TASK INSTRUCTIONS: Would you copy the entries that follow exactly, leaving out every picture?
== Segment start ==
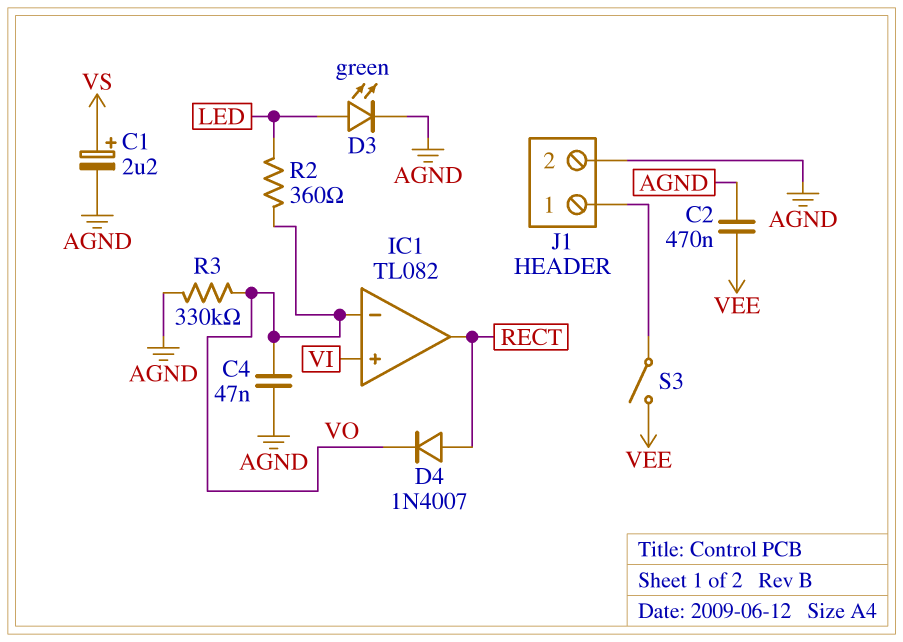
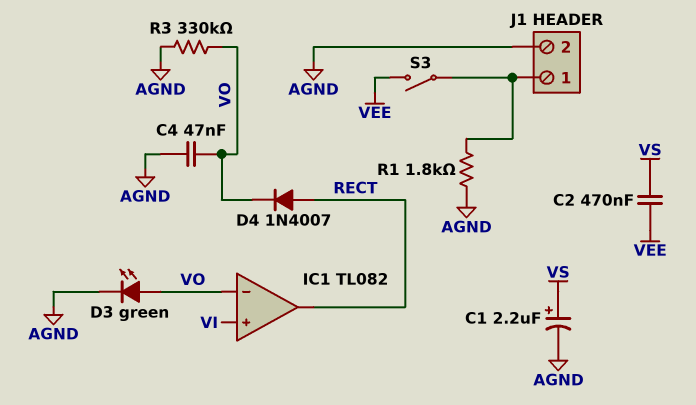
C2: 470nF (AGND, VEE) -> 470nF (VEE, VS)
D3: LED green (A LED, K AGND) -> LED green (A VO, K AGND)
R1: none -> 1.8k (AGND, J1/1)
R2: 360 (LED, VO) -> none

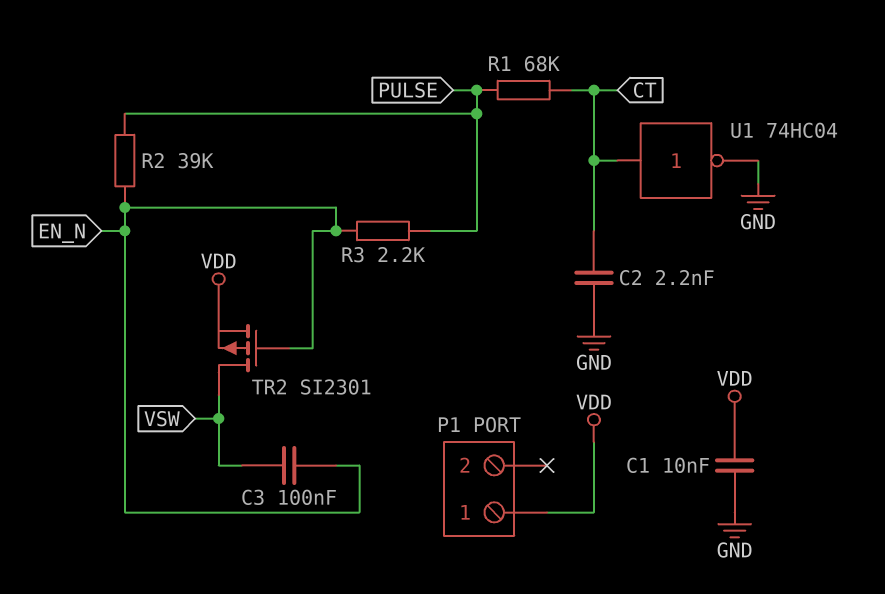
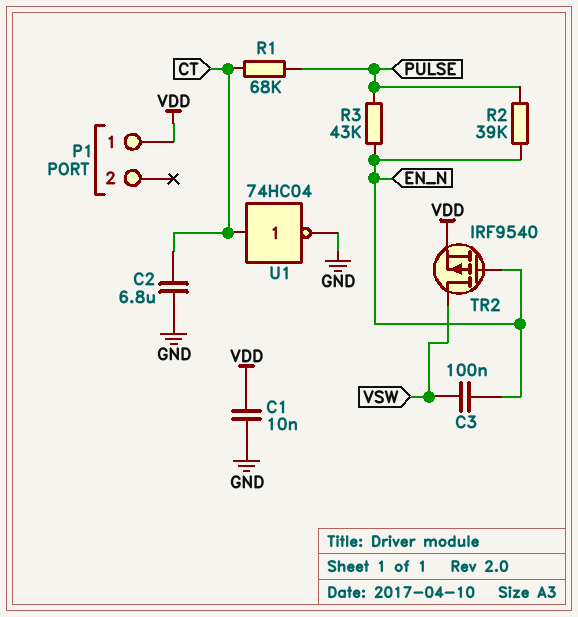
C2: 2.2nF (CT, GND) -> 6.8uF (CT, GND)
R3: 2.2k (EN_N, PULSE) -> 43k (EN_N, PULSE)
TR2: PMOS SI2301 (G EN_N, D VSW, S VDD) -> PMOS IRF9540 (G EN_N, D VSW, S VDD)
== Segment end ==
YOUR RESPONSE:
C2: 470nF (AGND, VEE) -> 470nF (VEE, VS)
D3: LED green (A LED, K AGND) -> LED green (A VO, K AGND)
R1: none -> 1.8k (AGND, J1/1)
R2: 360 (LED, VO) -> none

C2: 2.2nF (CT, GND) -> 6.8uF (CT, GND)
R3: 2.2k (EN_N, PULSE) -> 43k (EN_N, PULSE)
TR2: PMOS SI2301 (G EN_N, D VSW, S VDD) -> PMOS IRF9540 (G EN_N, D VSW, S VDD)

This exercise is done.